--- INPUT RECORDS ---
════

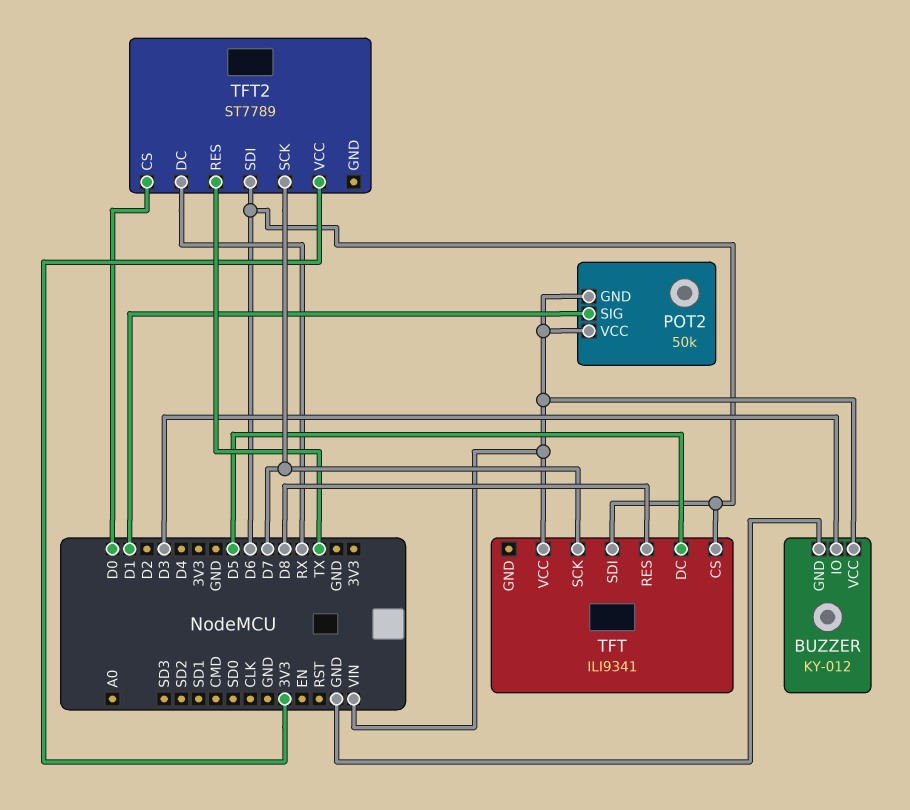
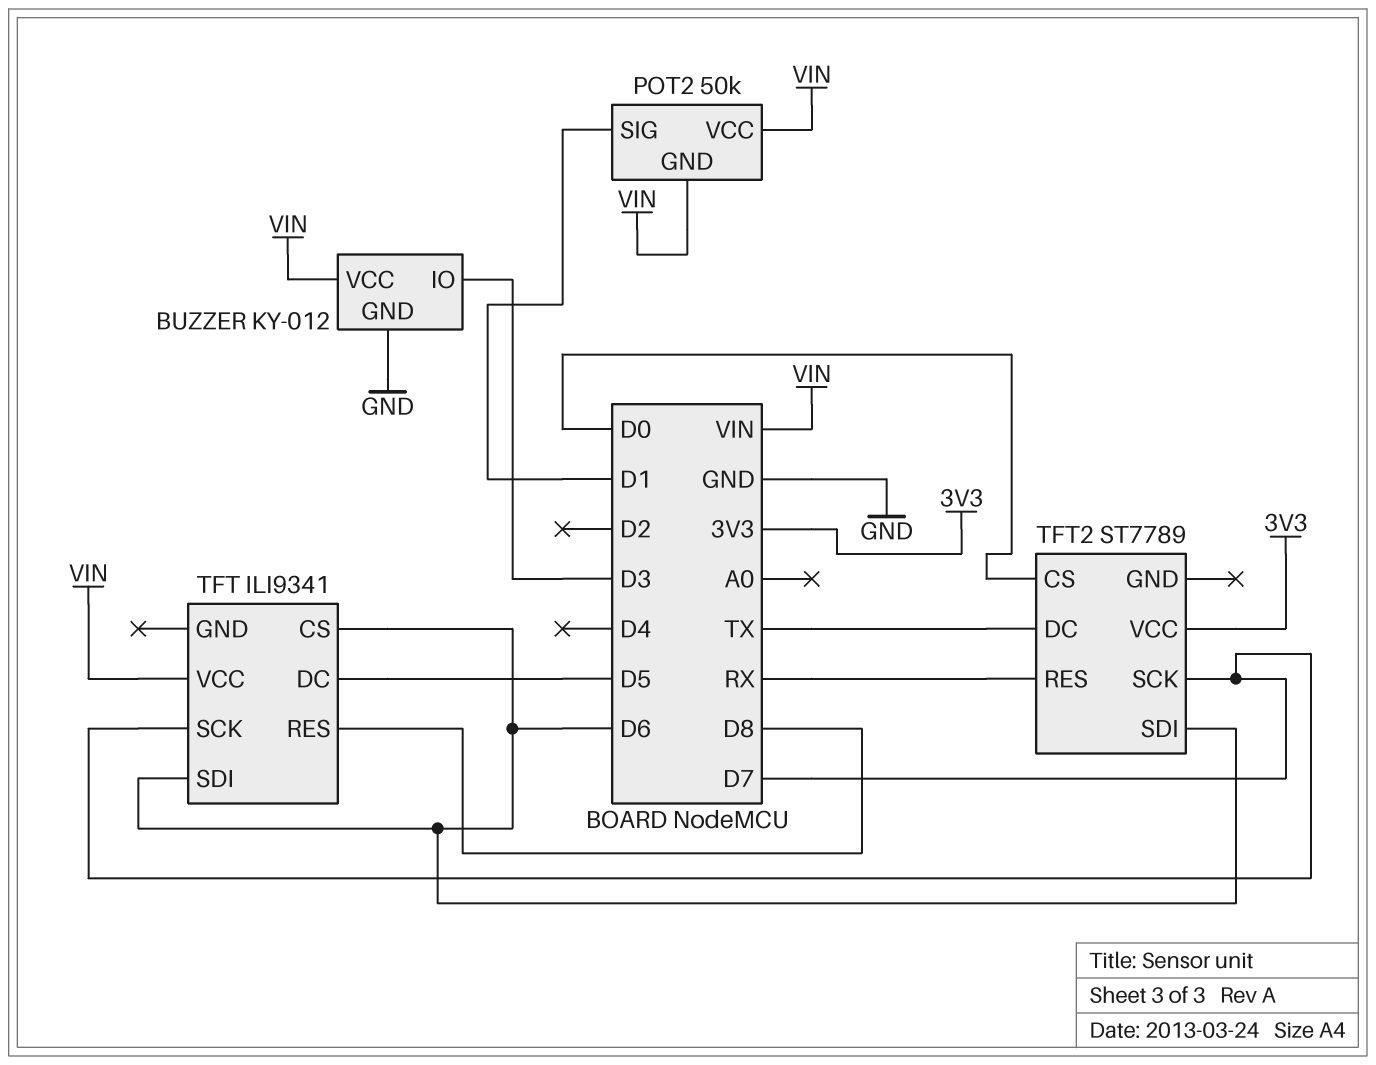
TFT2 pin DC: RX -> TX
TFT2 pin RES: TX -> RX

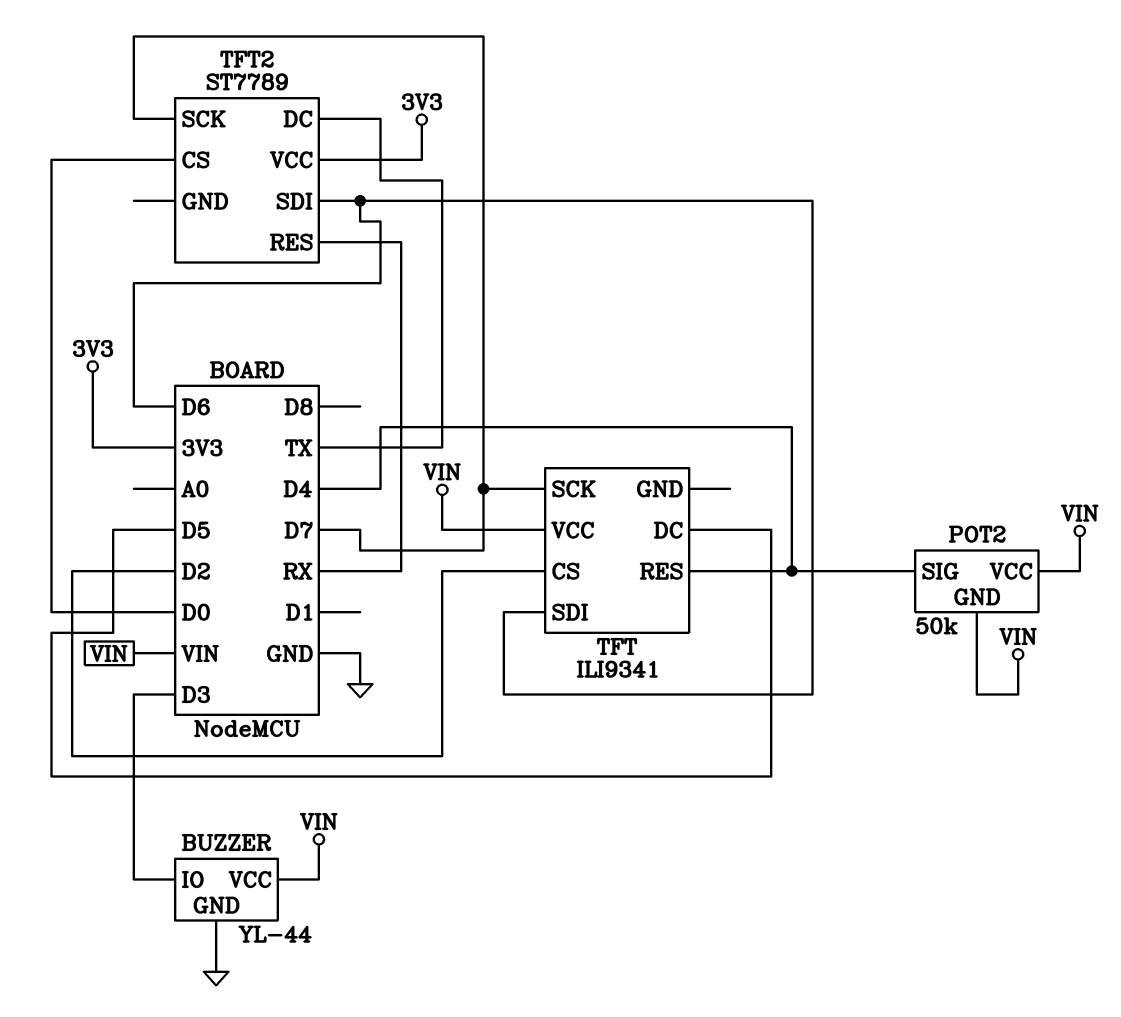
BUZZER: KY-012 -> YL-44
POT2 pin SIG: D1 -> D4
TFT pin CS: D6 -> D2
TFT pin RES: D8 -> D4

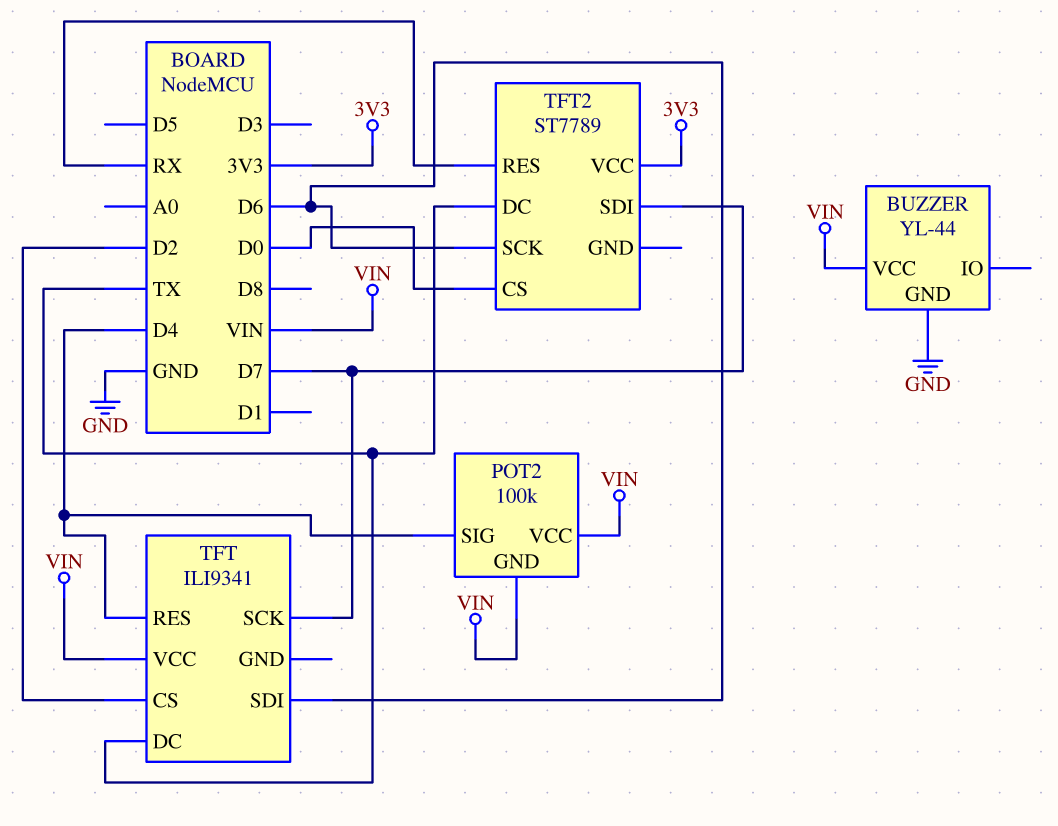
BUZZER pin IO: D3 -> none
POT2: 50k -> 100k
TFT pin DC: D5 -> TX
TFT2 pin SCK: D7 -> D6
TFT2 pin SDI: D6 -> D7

════

--- GOAL OF THE EXERCISE ---
Everything from the line containing "TFT pin DC: D5 -> TX" through the final line of the records is what you should print, exactly and with nothing added.

--- RESULT OF THE TASK ---
TFT pin DC: D5 -> TX
TFT2 pin SCK: D7 -> D6
TFT2 pin SDI: D6 -> D7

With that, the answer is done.